▽

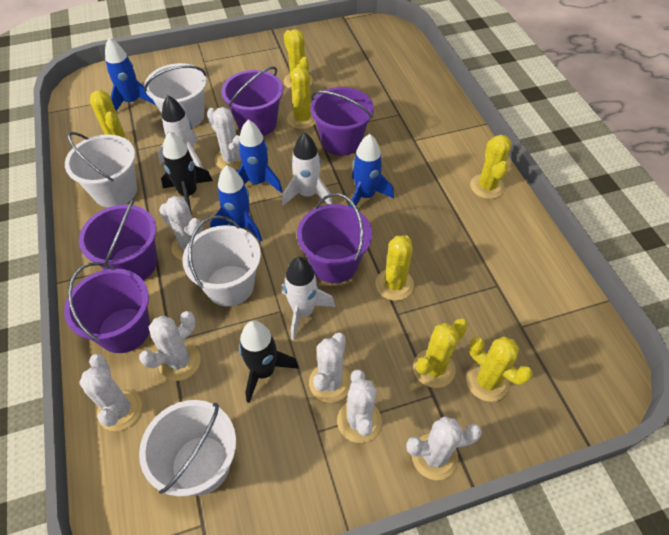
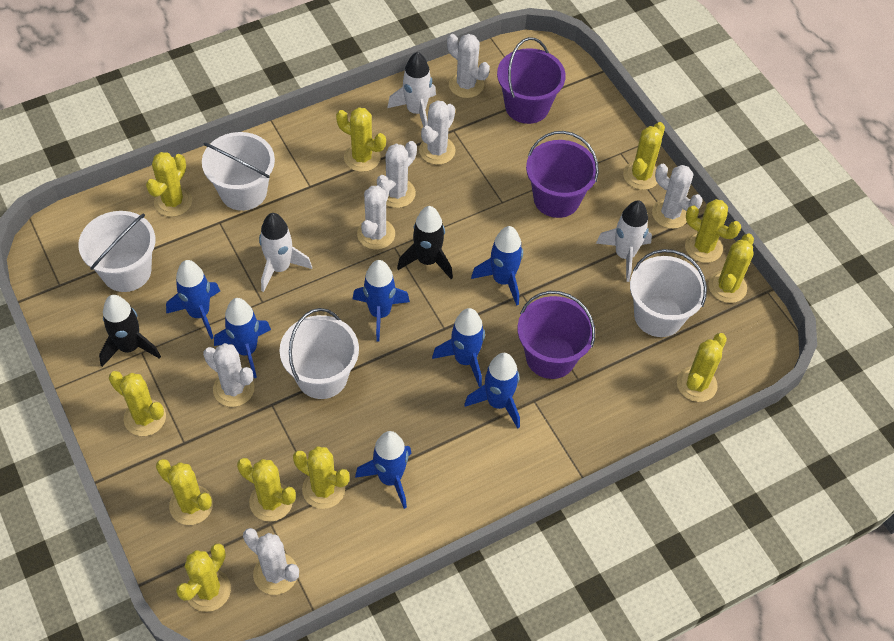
blue rocket: 4 -> 7
purple bucket: 5 -> 3
yellow cactus: 7 -> 11

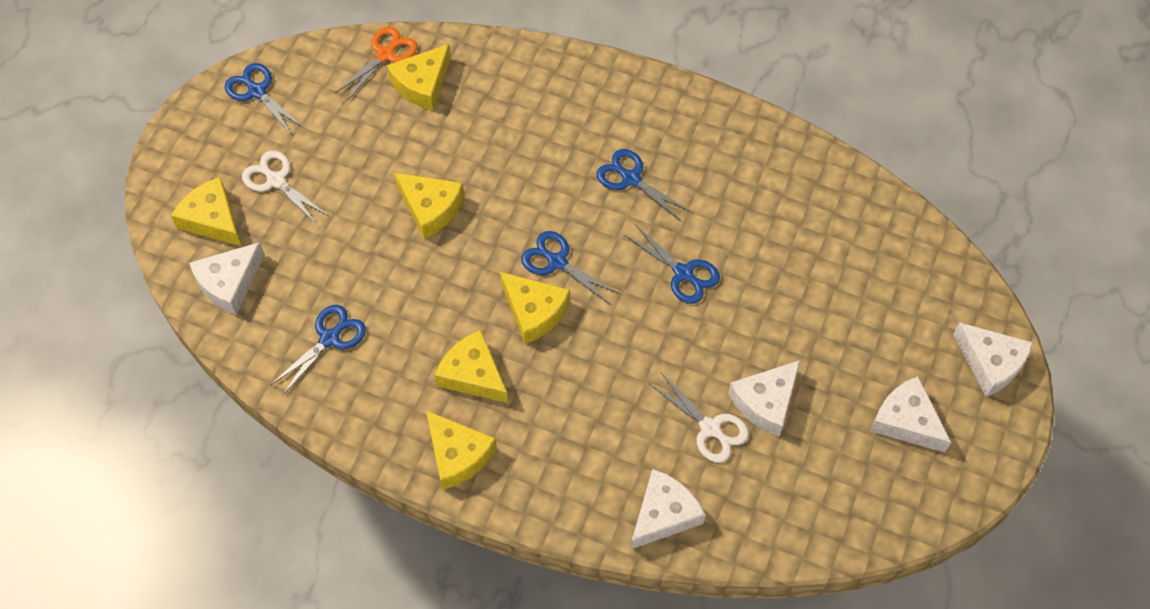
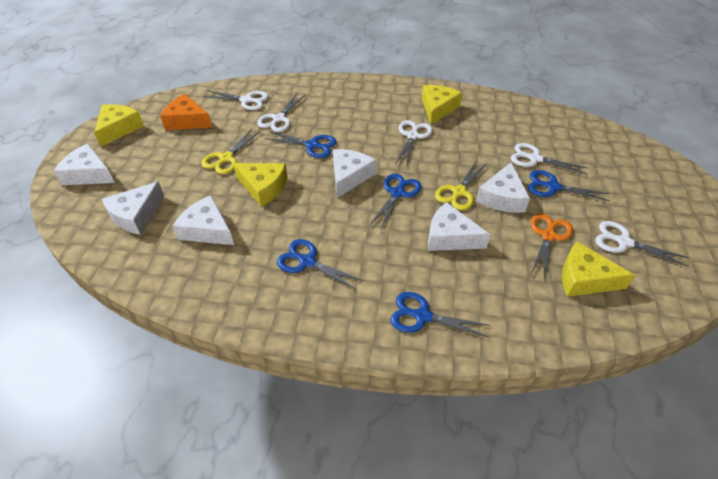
orange cheese: 0 -> 1
white cheese: 5 -> 6
white scissors: 2 -> 5
yellow cheese: 6 -> 4
yellow scissors: 0 -> 2

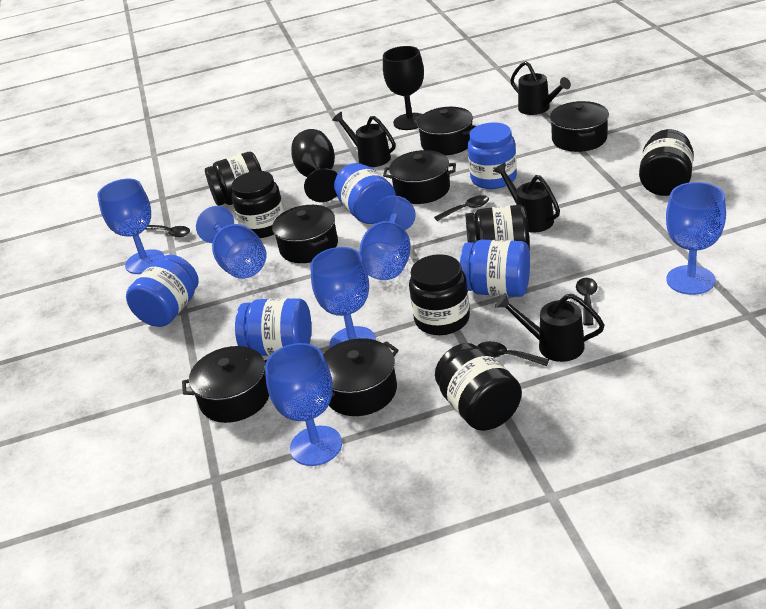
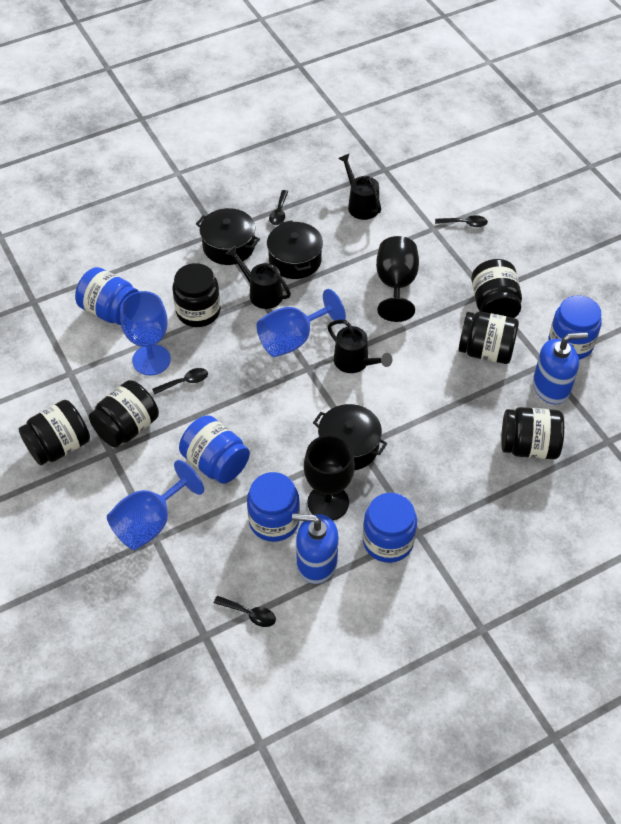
black pot: 6 -> 3
black watering can: 4 -> 3
blue goblet: 6 -> 3
blue soap dispenser: 0 -> 2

△

Starting at the line that contains "yellow cheese: 6 -> 4", transcribe each line through the last one of the entries above, exactly and without pictures.

yellow cheese: 6 -> 4
yellow scissors: 0 -> 2

black pot: 6 -> 3
black watering can: 4 -> 3
blue goblet: 6 -> 3
blue soap dispenser: 0 -> 2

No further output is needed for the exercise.